**SUPPLIED DATA**
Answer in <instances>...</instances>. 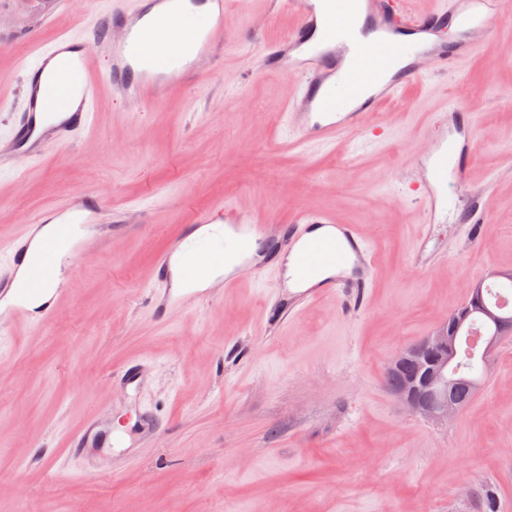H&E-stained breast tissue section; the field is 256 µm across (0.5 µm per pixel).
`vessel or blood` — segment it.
<instances>
[{"instance_id":"vessel-or-blood-1","label":"vessel or blood","mask_w":512,"mask_h":512,"mask_svg":"<svg viewBox=\"0 0 512 512\" xmlns=\"http://www.w3.org/2000/svg\"><path fill=\"white\" fill-rule=\"evenodd\" d=\"M471 2L473 10L467 13L458 0H436L428 12L418 15L408 0H364L366 16L359 24L349 22L337 10L319 16L315 0H281L282 6L295 15L296 24L284 37L269 44L265 62L269 68L299 80L298 91L288 101V119L297 125L300 140L334 142L338 134L364 128L370 115L381 111L404 87L421 82L431 73H458L464 62L479 54L480 37L487 32L486 16L499 4V0ZM188 4L208 6L216 30H224L230 22L224 0H151L152 7L162 9L173 21L180 18ZM150 29L145 10L116 11L96 44L64 38L44 51L47 60L68 54L69 71L81 78L78 108L51 127L40 128V85L32 83L10 150L0 152V164L10 165L18 157L74 143L92 125V110L102 85L145 105L162 91L179 86L185 73L197 71L200 61L214 54L211 40L204 38L198 42L195 58L154 71L145 66L137 52L138 46L147 42ZM441 31L448 32V39L432 48L424 46L422 35ZM102 49L112 57V66L105 72L95 66L96 55ZM424 184L422 221L426 224L431 223L437 203L447 192L467 189L458 164L449 171L434 167ZM103 208L99 201L77 213L69 208L59 211L56 218L63 224H93ZM216 223L222 224L224 238L232 247H241L252 239L272 238L280 252L295 254L299 266L309 271L340 263L346 254L354 255L356 265L351 273L329 276L314 288L297 289L293 301L310 302L326 294H358L371 279L376 257L354 225L333 226L327 218L314 214L298 215L288 224H260L228 206H212L199 213L195 223L188 225L185 234L179 235L154 263L152 278L164 286L163 293L153 297L160 317L205 299L203 289L173 287L171 259L182 250L188 234ZM328 225L335 230L334 239L306 248L312 230ZM43 227L40 220L22 225L7 245L9 261L0 269V325L29 321L47 325L55 317L56 304L64 291L58 280L69 256L56 252L54 239L40 238ZM36 296L41 303L34 309L30 303ZM114 445V438L93 421L73 436L70 452L79 455L88 448Z\"/></svg>"}]
</instances>
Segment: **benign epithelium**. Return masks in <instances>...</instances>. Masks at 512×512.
<instances>
[{
	"instance_id": "obj_1",
	"label": "benign epithelium",
	"mask_w": 512,
	"mask_h": 512,
	"mask_svg": "<svg viewBox=\"0 0 512 512\" xmlns=\"http://www.w3.org/2000/svg\"><path fill=\"white\" fill-rule=\"evenodd\" d=\"M448 323L440 324L420 343L396 354L390 368L403 372L394 395L411 413L444 424L456 418L460 403L448 396V351L453 345Z\"/></svg>"
}]
</instances>
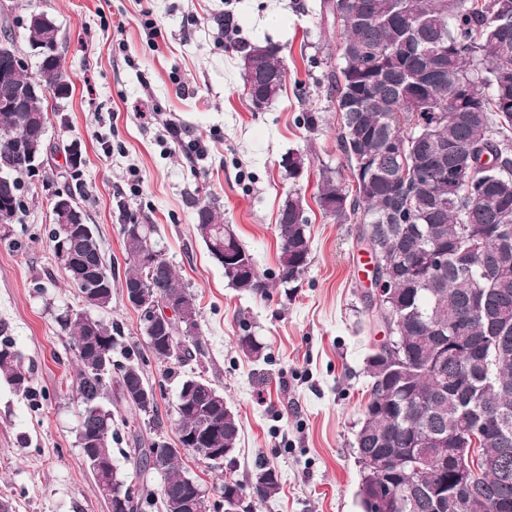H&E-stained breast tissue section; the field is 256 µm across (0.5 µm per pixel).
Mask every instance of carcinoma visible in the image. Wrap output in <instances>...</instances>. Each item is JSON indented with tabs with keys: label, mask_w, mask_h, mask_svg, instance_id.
Masks as SVG:
<instances>
[{
	"label": "carcinoma",
	"mask_w": 512,
	"mask_h": 512,
	"mask_svg": "<svg viewBox=\"0 0 512 512\" xmlns=\"http://www.w3.org/2000/svg\"><path fill=\"white\" fill-rule=\"evenodd\" d=\"M320 18L341 36L339 63L324 74L328 96L340 119L339 150L351 171L347 187L329 169L320 171L315 202L339 224L358 225L364 248L395 257L377 261L375 273L394 280V298L381 306L367 295V314L384 325L387 336L373 344L366 359L372 380L363 421L356 435L361 512H512V0H320ZM28 44H54L47 29L26 26ZM233 18L224 17V50L244 67L261 58L262 72L275 76L259 110L283 91L287 69L282 48L270 42L232 37ZM61 66L38 60L37 74L19 73L16 82L39 81L62 88ZM469 91L463 109L448 105L456 91ZM45 96L31 97L23 112L0 110V161L19 138H35L49 120ZM495 156L490 165L482 154ZM196 231L208 252L224 246L225 234L241 245L232 225L217 216L215 203L194 201ZM65 225L53 223L48 241L67 280L84 293L85 283L63 245ZM85 238L82 260L98 270L103 298L59 323L73 336L80 363L73 390L78 402L76 440L82 451L94 443L92 472L102 483L122 480L112 457L120 421L132 448L125 453L137 478L151 481L150 452L165 450L161 499L183 492L191 479L182 457L205 459L202 448H234L238 416L224 404V393L210 394L208 381L184 375L175 404L177 443L152 440L119 412L154 421L158 398L142 408L133 392L145 376L120 346L118 329L101 313L112 304V264L100 247L96 227ZM277 271H255L250 294L265 299L272 288L298 287L294 258L311 255L309 219L279 213ZM154 225L124 232L130 259L124 282L139 281L146 291L181 306L194 334L173 328L146 344L163 362L183 365L203 354L196 295L180 278L159 244ZM154 251L159 275H148L142 257ZM242 353L267 359L264 346L246 333ZM0 379L17 393L31 392L30 377L14 345L0 341ZM222 430L199 446L184 434L202 421ZM280 488V476L260 462L248 484L224 481V499L239 492L261 502ZM146 512L154 497L147 486L131 490Z\"/></svg>",
	"instance_id": "carcinoma-1"
}]
</instances>
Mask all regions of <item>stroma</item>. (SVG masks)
<instances>
[{
	"label": "stroma",
	"mask_w": 512,
	"mask_h": 512,
	"mask_svg": "<svg viewBox=\"0 0 512 512\" xmlns=\"http://www.w3.org/2000/svg\"><path fill=\"white\" fill-rule=\"evenodd\" d=\"M16 44L27 49L26 18L46 12L58 29L70 98L46 97L48 139L79 140L86 162L70 187L99 230L116 274L127 267L120 226L127 216L157 227L156 241L197 297L203 353L184 366L224 393L241 421L231 472L185 458L206 491L225 476L246 481L257 462L275 467L277 495L256 512H361L355 450L369 399L368 343L385 331L370 324L365 296L371 264L357 227L324 216L313 194L327 167L343 182L339 123L322 73L338 61L339 38L319 17L320 0H8ZM231 15L237 39L279 44L285 91L254 111L238 60L224 50L219 21ZM318 112L317 130L298 122ZM307 154L300 179L281 165ZM54 183L26 182L23 207L0 239V339L23 354L31 396L0 381V490L15 512H109L79 448L71 384L73 340L57 317L79 310L49 244ZM299 192L310 221V263L292 294L260 299L232 288L195 228L192 202L214 199L260 270L278 267L277 211ZM105 317L135 346L157 390L156 433L175 443L178 380L150 354L137 314L113 293ZM264 345L266 359L239 349V319Z\"/></svg>",
	"instance_id": "35a3bbf8"
}]
</instances>
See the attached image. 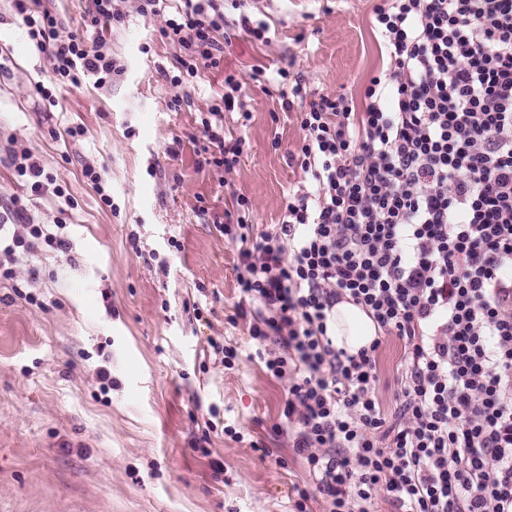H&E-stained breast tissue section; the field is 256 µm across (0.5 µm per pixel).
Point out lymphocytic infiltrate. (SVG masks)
I'll use <instances>...</instances> for the list:
<instances>
[{
	"mask_svg": "<svg viewBox=\"0 0 512 512\" xmlns=\"http://www.w3.org/2000/svg\"><path fill=\"white\" fill-rule=\"evenodd\" d=\"M85 32L61 36L45 0H14L38 51L54 61L50 85L125 73L105 34L124 19L116 0H90ZM166 13L160 35L179 49L161 70L180 108L203 71L224 92L201 117L199 167L234 169L244 137L225 113H250L243 84L224 69V0H139ZM372 25L388 54L360 100L314 95L279 70L282 111L302 132L289 164L311 176L289 191L278 224L253 232L237 197L219 230L238 243L239 300L253 356L287 385L282 415L291 448L325 512H512V0H375ZM66 252L61 233L23 224L0 248V279L41 246ZM355 304L379 336L351 354L327 321ZM402 344L399 403L376 396L384 337Z\"/></svg>",
	"mask_w": 512,
	"mask_h": 512,
	"instance_id": "1",
	"label": "lymphocytic infiltrate"
}]
</instances>
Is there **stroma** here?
Masks as SVG:
<instances>
[{
  "label": "stroma",
  "mask_w": 512,
  "mask_h": 512,
  "mask_svg": "<svg viewBox=\"0 0 512 512\" xmlns=\"http://www.w3.org/2000/svg\"><path fill=\"white\" fill-rule=\"evenodd\" d=\"M138 5L117 3L126 20L112 48L126 74L108 89L89 80L57 89L46 123L34 85L48 81L53 60L37 51L13 0H0V215L30 192L14 154L38 161L76 201L69 210L53 193L31 197L30 222L65 220L69 249L42 248L0 280V512H291L296 489L312 482L288 446L284 384L249 360L246 326L230 321L239 246L216 223L243 195L254 231L265 230L289 189L309 182L288 163L300 130L278 93L250 84L253 67L288 69L319 94L359 93L385 60L373 4L243 0L241 10L226 9L228 21L245 12L275 31L269 44L242 35L226 49L252 113L245 128L237 113L224 115L246 140L229 172L199 168L193 141L223 74L203 73L171 111L159 70L175 66L178 50L159 38L165 14L143 17ZM70 126L83 136L68 137ZM88 164L103 169L119 214L84 178ZM215 343L239 347L233 369L213 355ZM401 356L399 340L384 338L377 394L388 410ZM103 367L111 384L98 377ZM228 425L243 441L225 435Z\"/></svg>",
  "instance_id": "35a3bbf8"
}]
</instances>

**OBJECTIVE**
Show every line that contains the word "stroma".

**EXERCISE RESPONSE**
Mask all regions of <item>stroma</item>. (SVG masks)
	"label": "stroma",
Is there **stroma** here?
  "label": "stroma",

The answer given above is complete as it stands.